THE DATA →
»»

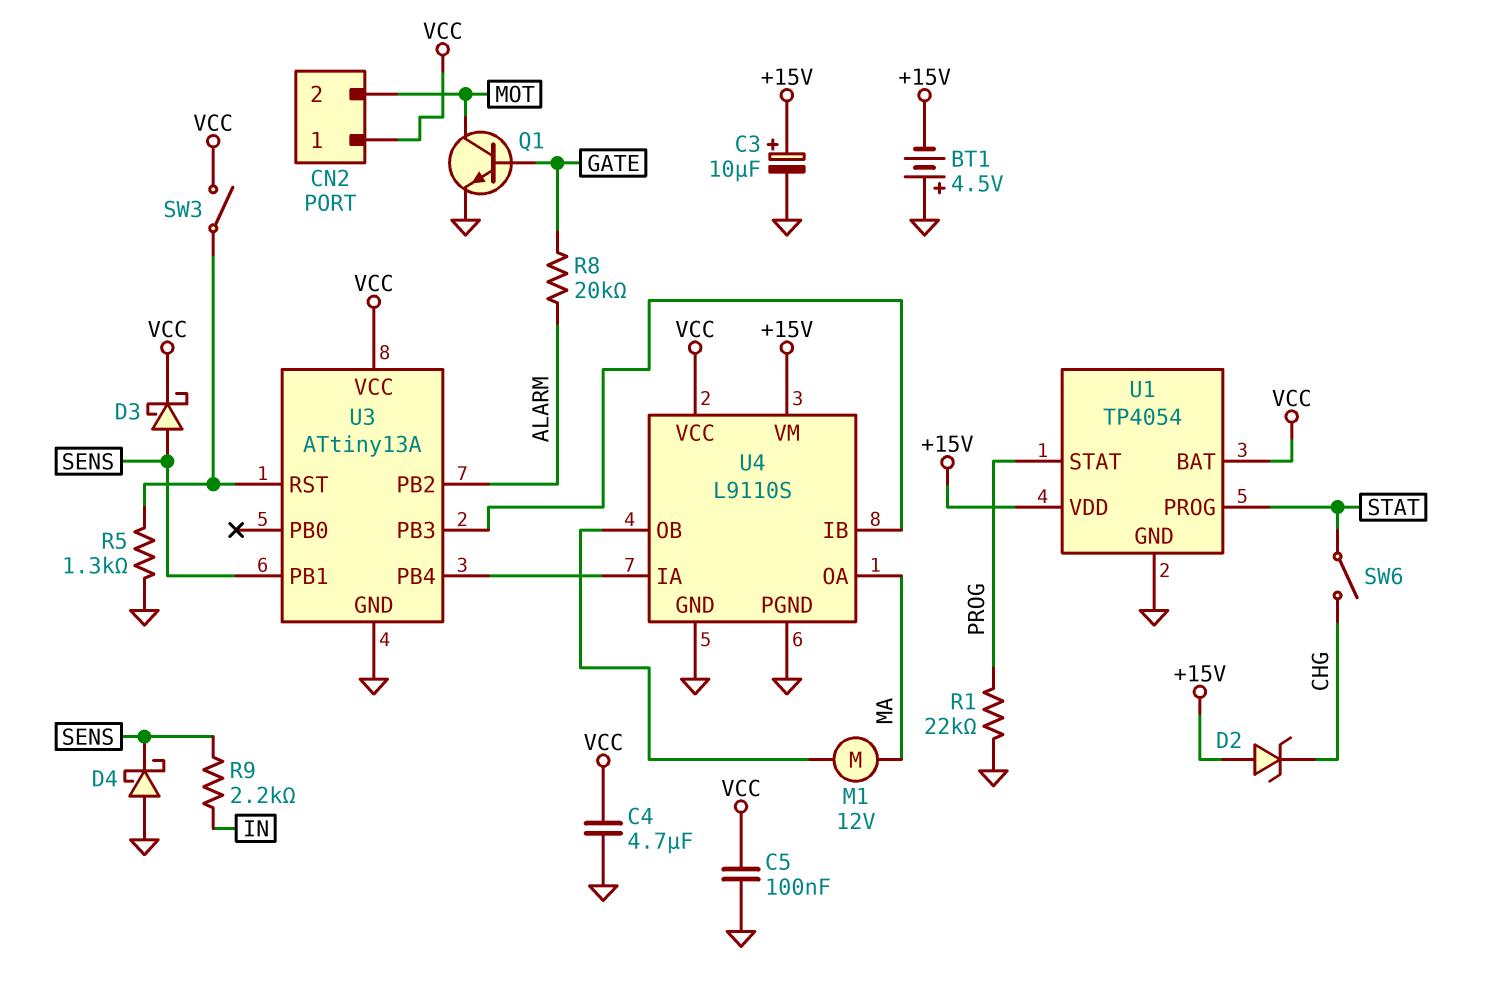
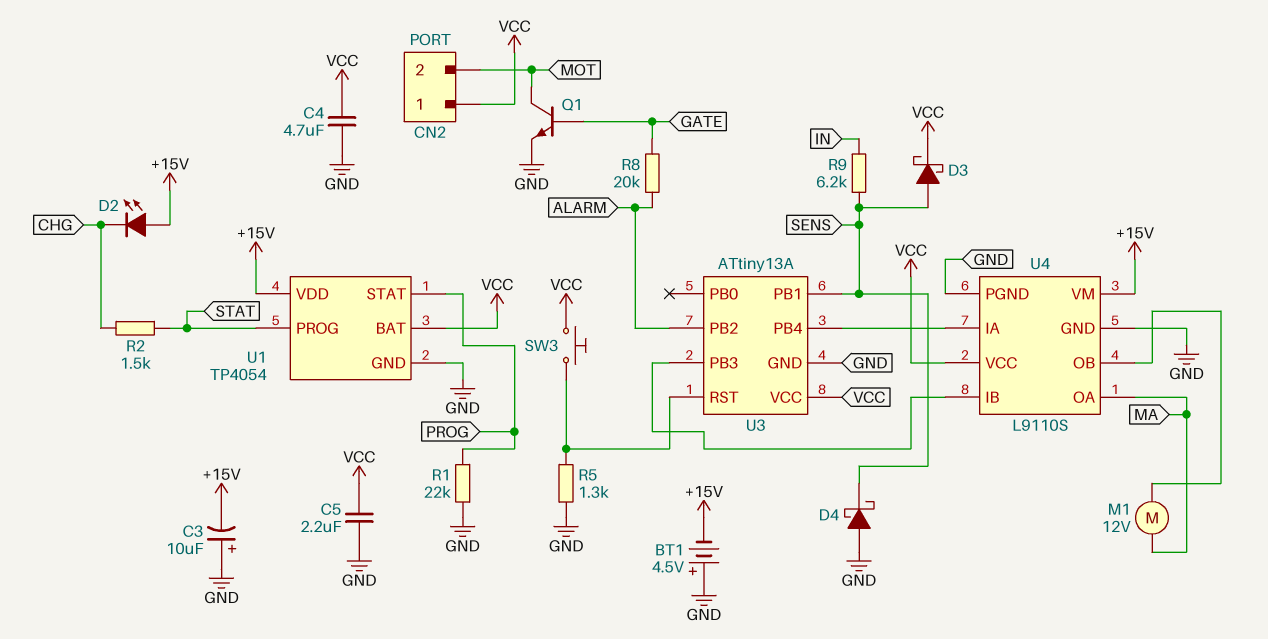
C3: 10uF (plus +15V, minus GND) -> 10uF (plus GND, minus +15V)
C5: 100nF (GND, VCC) -> 2.2uF (GND, VCC)
D2: zener (A +15V, K CHG) -> LED (A +15V, K CHG)
R2: none -> 1.5k (CHG, STAT)
R9: 2.2k (IN, SENS) -> 6.2k (IN, SENS)
SW3: switch (U3/RST, VCC) -> button (U3/RST, VCC)
SW6: switch (CHG, STAT) -> none

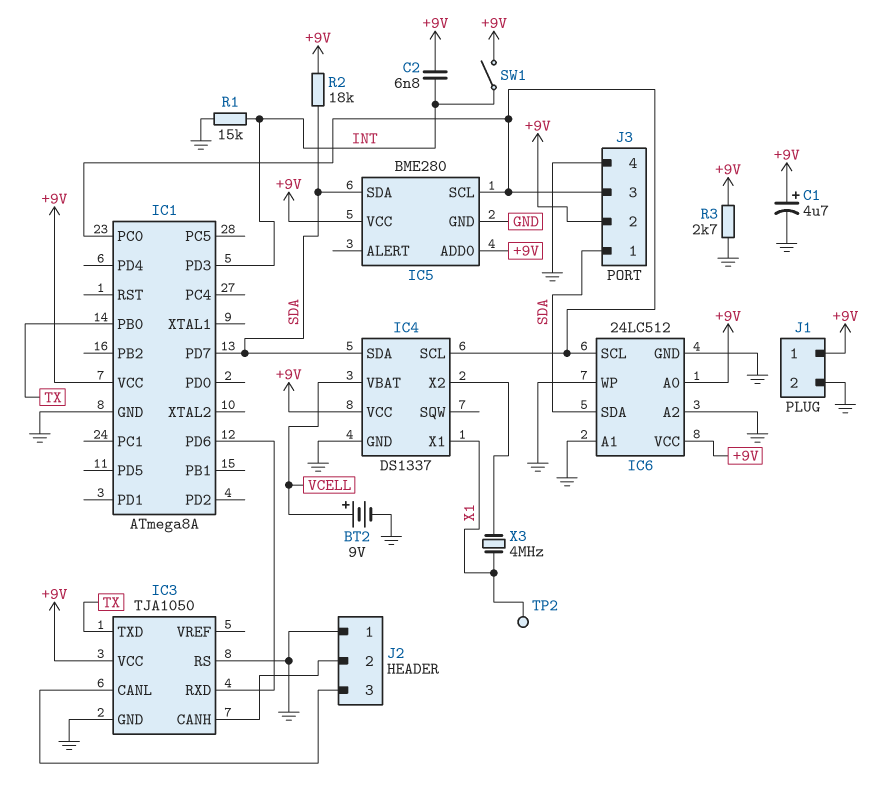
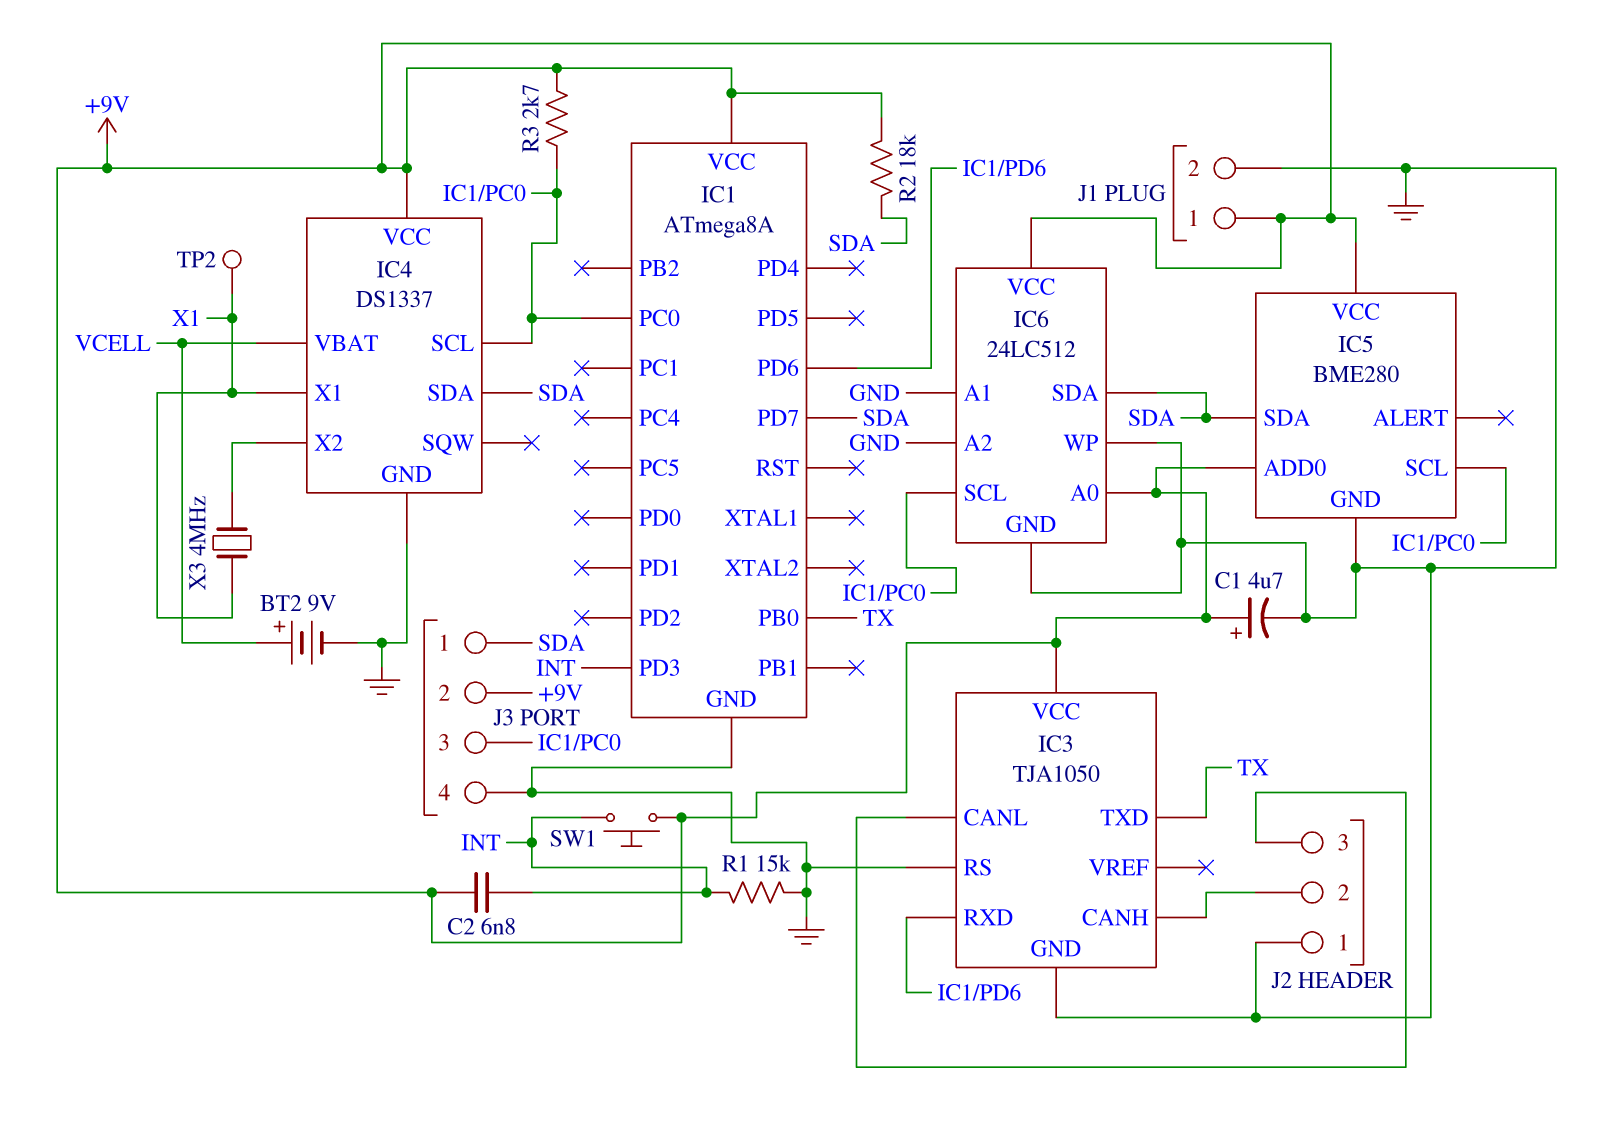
R3: 2.7k (+9V, GND) -> 2.7k (+9V, IC1/PC0)
SW1: switch (+9V, INT) -> button (+9V, INT)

««

TASK REQUIREMENTS → Using the records above, gather all lines where the string "button" is present.

RESPONSE TO THIS TASK →
SW3: switch (U3/RST, VCC) -> button (U3/RST, VCC)
SW1: switch (+9V, INT) -> button (+9V, INT)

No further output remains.